╭─ Exercise material

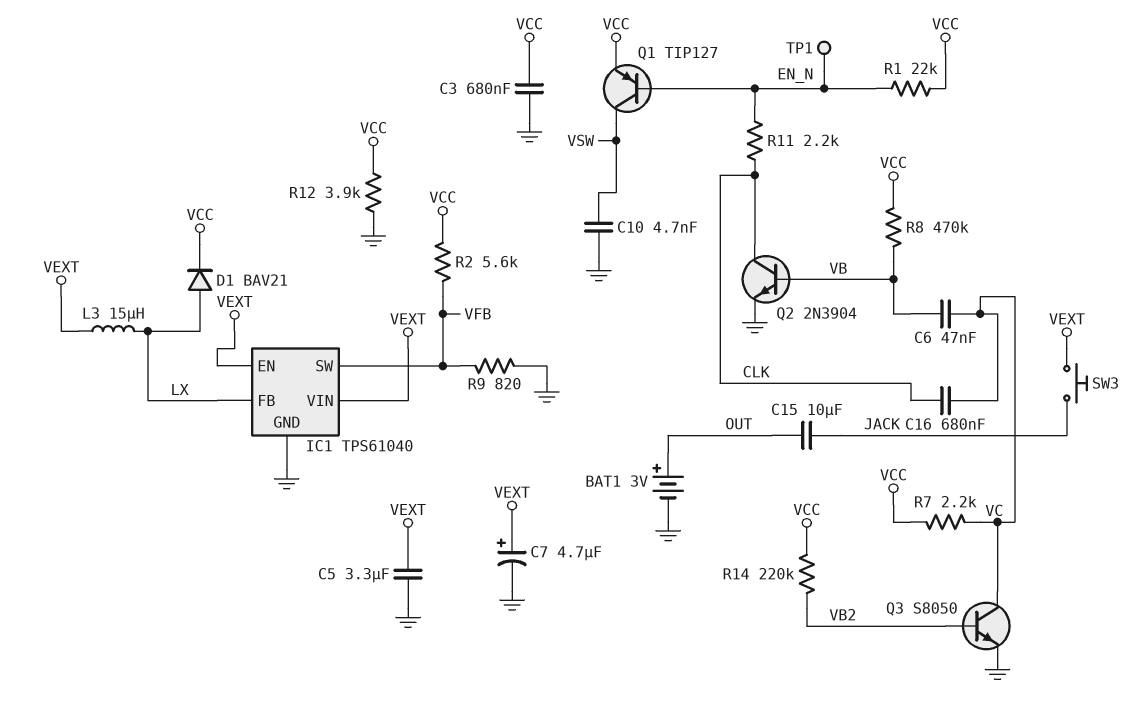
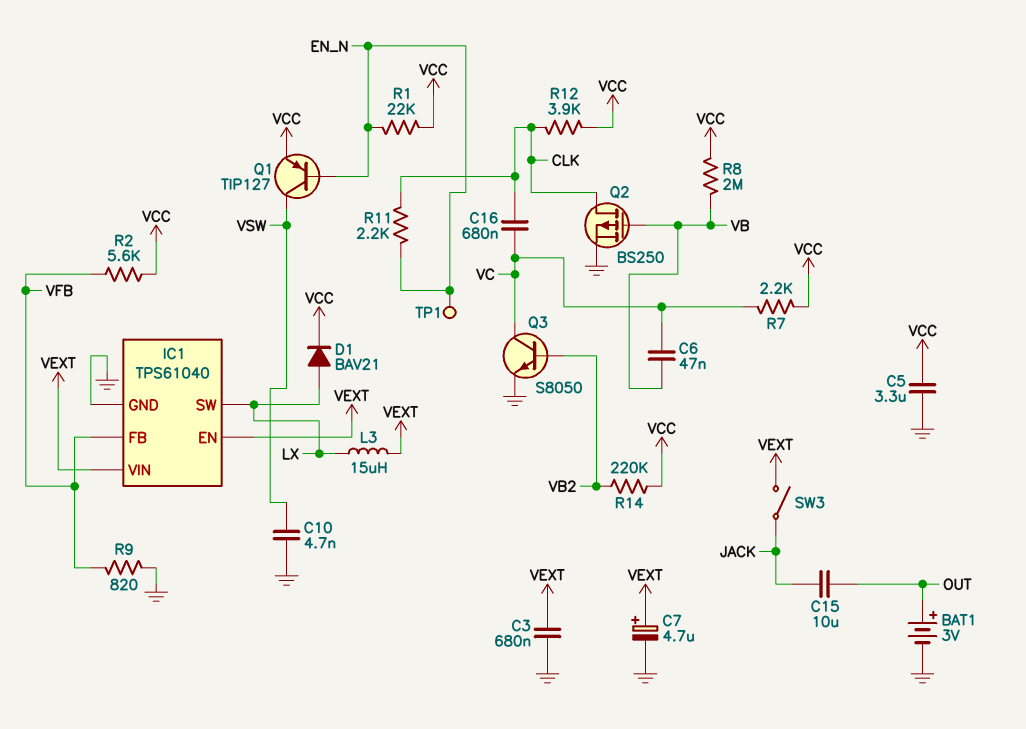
C3: 680nF (GND, VCC) -> 680nF (GND, VEXT)
C5: 3.3uF (GND, VEXT) -> 3.3uF (GND, VCC)
IC1 pin FB: LX -> VFB
IC1 pin SW: VFB -> LX
Q2: NPN 2N3904 (B VB, C CLK, E GND) -> PMOS BS250 (G VB, D CLK, S GND)
R8: 470k (VB, VCC) -> 2M (VB, VCC)
R12: 3.9k (GND, VCC) -> 3.9k (CLK, VCC)
SW3: button (JACK, VEXT) -> switch (JACK, VEXT)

╰─

> _Work instruction_: Only lines holding the word "VEXT" belong in the answer; copy all of them from the records.

> _Exercise answer_:
C3: 680nF (GND, VCC) -> 680nF (GND, VEXT)
C5: 3.3uF (GND, VEXT) -> 3.3uF (GND, VCC)
SW3: button (JACK, VEXT) -> switch (JACK, VEXT)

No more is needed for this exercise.